§ Task inputs
------------------------------------------------------------------------

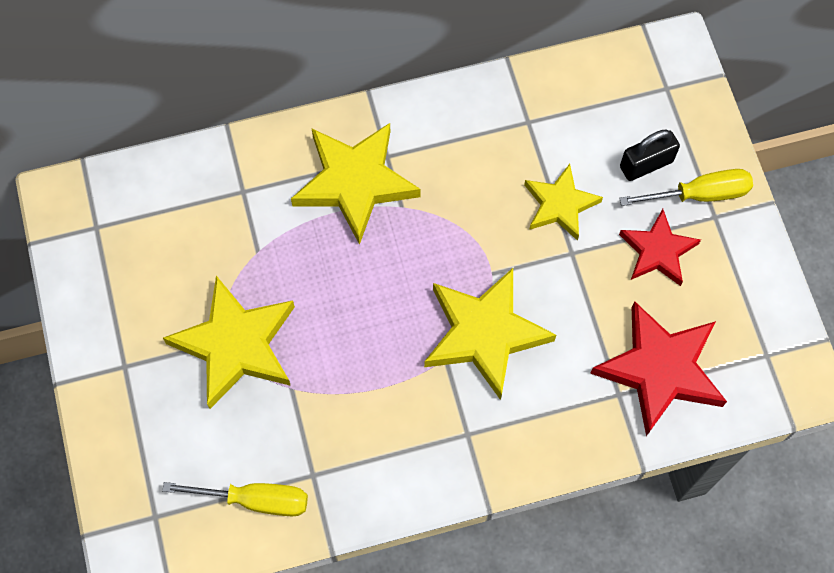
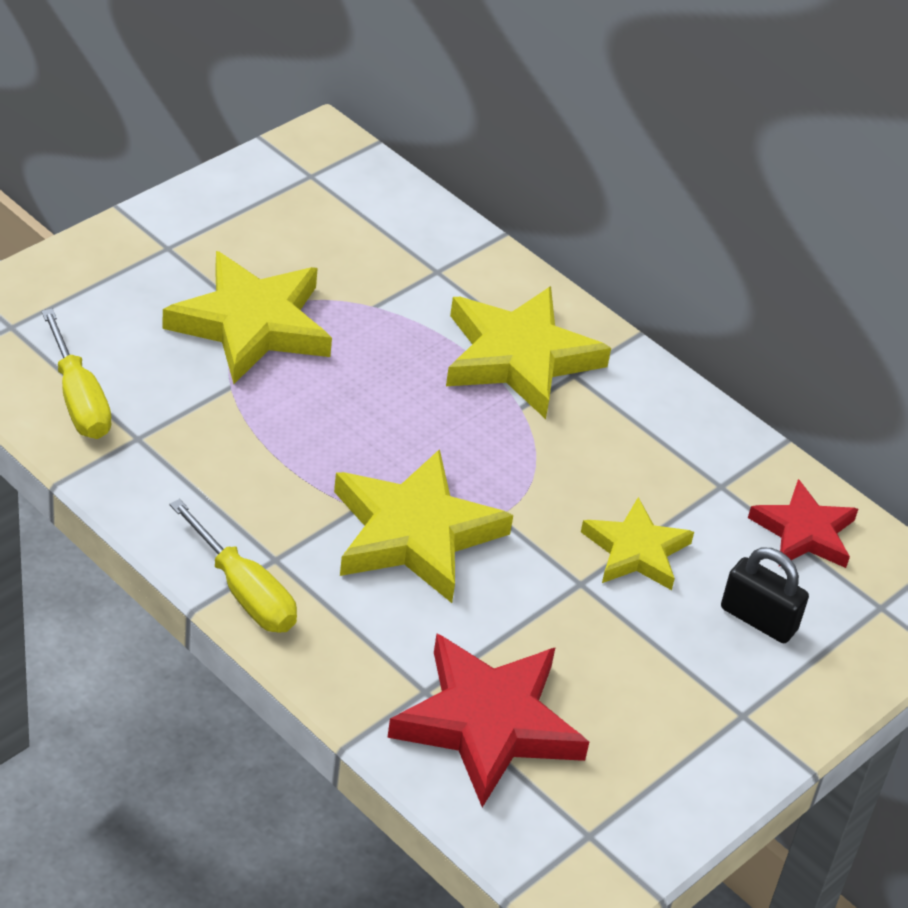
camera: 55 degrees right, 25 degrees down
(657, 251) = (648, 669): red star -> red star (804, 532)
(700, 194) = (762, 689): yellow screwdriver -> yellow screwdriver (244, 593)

------------------------------------------------------------------------

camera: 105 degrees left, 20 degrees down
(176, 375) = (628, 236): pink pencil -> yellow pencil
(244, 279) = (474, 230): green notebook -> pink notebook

------------------------------------------------------------------------

§ Directions
How many lines in the material contain the string "down"? Reply with the number and nothing else.

§ Answer to this exercise
2